> **PROBLEM TO SOLVE**:
Only the lines from the one that contains "R4: 4.3k (CTL, STAT) -> 560 (CTL, STAT)" through the last line of the records should appear, each printed exactly as it is.

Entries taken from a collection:
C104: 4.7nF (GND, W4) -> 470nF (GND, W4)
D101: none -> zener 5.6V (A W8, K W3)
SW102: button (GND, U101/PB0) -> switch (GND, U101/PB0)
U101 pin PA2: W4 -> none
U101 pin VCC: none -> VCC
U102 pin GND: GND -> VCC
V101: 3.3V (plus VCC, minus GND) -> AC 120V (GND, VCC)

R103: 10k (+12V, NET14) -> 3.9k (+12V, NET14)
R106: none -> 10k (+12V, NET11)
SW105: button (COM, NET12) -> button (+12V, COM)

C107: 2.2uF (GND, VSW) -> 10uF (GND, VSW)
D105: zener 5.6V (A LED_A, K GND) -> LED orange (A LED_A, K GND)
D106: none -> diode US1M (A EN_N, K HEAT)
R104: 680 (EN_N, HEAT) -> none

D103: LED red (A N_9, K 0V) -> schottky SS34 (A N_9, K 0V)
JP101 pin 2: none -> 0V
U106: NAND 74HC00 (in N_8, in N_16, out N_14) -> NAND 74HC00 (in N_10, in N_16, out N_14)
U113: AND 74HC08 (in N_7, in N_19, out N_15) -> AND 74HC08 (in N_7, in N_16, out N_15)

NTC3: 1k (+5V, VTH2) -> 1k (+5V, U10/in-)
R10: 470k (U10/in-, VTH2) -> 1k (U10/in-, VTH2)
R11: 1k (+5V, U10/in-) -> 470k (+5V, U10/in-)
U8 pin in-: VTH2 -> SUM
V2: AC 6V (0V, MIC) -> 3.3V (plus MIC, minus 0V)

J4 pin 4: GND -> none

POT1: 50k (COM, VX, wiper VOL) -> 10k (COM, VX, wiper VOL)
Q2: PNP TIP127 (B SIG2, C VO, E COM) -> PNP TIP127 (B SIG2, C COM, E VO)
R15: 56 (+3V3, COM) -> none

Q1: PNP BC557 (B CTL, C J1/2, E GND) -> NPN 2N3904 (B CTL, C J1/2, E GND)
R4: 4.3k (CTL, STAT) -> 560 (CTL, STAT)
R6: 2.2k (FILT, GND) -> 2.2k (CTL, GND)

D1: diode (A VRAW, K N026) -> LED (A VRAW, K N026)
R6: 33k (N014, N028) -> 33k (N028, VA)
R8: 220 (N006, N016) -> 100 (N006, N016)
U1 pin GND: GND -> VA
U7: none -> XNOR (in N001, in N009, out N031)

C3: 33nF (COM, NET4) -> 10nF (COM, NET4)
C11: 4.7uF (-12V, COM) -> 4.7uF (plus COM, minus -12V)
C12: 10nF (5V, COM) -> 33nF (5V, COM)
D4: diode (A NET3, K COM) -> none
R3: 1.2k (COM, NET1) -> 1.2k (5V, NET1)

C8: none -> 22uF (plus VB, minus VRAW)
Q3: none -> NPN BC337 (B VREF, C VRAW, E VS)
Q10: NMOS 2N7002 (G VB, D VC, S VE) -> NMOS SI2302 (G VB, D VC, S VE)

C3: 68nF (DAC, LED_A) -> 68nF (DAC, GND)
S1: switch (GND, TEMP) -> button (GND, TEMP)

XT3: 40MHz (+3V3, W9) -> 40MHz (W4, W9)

> **OUTPUT FOR THIS EXERCISE**:
R4: 4.3k (CTL, STAT) -> 560 (CTL, STAT)
R6: 2.2k (FILT, GND) -> 2.2k (CTL, GND)

D1: diode (A VRAW, K N026) -> LED (A VRAW, K N026)
R6: 33k (N014, N028) -> 33k (N028, VA)
R8: 220 (N006, N016) -> 100 (N006, N016)
U1 pin GND: GND -> VA
U7: none -> XNOR (in N001, in N009, out N031)

C3: 33nF (COM, NET4) -> 10nF (COM, NET4)
C11: 4.7uF (-12V, COM) -> 4.7uF (plus COM, minus -12V)
C12: 10nF (5V, COM) -> 33nF (5V, COM)
D4: diode (A NET3, K COM) -> none
R3: 1.2k (COM, NET1) -> 1.2k (5V, NET1)

C8: none -> 22uF (plus VB, minus VRAW)
Q3: none -> NPN BC337 (B VREF, C VRAW, E VS)
Q10: NMOS 2N7002 (G VB, D VC, S VE) -> NMOS SI2302 (G VB, D VC, S VE)

C3: 68nF (DAC, LED_A) -> 68nF (DAC, GND)
S1: switch (GND, TEMP) -> button (GND, TEMP)

XT3: 40MHz (+3V3, W9) -> 40MHz (W4, W9)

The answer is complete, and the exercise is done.